▶ [Task to complete]:
Which lines of the rows below contain the string "tuplet"? Report each of those lines in full, and treat uppercase and lowercase letters as different.

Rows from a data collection

··········

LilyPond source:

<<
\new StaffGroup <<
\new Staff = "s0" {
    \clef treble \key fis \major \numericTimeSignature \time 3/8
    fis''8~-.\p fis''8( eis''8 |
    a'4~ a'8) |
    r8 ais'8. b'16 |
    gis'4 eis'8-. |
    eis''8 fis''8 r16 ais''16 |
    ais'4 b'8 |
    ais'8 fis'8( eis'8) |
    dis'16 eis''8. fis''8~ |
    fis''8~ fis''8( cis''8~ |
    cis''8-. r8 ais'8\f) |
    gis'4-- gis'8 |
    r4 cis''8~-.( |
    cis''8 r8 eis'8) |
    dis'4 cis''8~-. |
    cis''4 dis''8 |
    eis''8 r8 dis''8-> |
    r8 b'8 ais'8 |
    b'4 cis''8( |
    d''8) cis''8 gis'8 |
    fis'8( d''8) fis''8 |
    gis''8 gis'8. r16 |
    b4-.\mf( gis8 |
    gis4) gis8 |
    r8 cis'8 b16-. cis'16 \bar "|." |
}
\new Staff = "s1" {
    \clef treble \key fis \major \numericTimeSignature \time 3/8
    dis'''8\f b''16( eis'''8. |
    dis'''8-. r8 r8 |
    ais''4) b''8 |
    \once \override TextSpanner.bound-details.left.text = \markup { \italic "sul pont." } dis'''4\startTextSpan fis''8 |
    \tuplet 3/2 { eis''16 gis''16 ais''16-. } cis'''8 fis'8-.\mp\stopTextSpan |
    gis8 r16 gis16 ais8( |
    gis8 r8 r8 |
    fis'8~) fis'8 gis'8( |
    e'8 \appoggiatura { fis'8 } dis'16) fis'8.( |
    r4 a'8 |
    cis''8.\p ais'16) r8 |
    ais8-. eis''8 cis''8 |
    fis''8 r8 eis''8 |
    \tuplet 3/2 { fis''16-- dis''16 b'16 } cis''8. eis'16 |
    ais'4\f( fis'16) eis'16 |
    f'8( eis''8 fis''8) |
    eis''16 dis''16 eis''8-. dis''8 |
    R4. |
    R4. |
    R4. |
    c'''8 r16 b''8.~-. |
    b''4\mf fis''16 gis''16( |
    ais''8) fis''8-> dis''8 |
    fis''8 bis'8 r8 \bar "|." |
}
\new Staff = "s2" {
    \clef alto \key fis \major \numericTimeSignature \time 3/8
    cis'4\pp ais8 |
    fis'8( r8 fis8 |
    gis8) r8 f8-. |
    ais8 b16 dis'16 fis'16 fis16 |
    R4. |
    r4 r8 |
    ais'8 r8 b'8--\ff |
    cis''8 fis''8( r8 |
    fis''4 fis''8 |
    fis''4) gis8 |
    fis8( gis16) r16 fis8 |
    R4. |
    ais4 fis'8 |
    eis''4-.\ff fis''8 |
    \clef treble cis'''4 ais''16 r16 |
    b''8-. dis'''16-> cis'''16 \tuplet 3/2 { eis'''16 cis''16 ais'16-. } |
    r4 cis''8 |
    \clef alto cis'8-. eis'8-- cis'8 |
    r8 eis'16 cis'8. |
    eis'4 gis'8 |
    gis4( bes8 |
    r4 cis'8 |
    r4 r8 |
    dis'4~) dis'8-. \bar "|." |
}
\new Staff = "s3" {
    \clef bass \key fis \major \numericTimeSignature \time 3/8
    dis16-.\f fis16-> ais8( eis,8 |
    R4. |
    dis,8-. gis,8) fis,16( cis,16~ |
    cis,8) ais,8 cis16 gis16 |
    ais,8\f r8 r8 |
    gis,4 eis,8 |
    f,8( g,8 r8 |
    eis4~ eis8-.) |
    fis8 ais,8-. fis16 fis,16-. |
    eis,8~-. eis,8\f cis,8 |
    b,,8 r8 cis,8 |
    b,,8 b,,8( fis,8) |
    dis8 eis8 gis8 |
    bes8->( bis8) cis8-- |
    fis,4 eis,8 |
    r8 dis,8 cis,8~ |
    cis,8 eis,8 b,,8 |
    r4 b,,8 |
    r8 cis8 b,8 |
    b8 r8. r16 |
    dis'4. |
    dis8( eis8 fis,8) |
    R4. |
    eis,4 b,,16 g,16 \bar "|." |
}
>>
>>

··········

▶ [Response]:
    \tuplet 3/2 { eis''16 gis''16 ais''16-. } cis'''8 fis'8-.\mp\stopTextSpan |
    \tuplet 3/2 { fis''16-- dis''16 b'16 } cis''8. eis'16 |
    b''8-. dis'''16-> cis'''16 \tuplet 3/2 { eis'''16 cis''16 ais'16-. } |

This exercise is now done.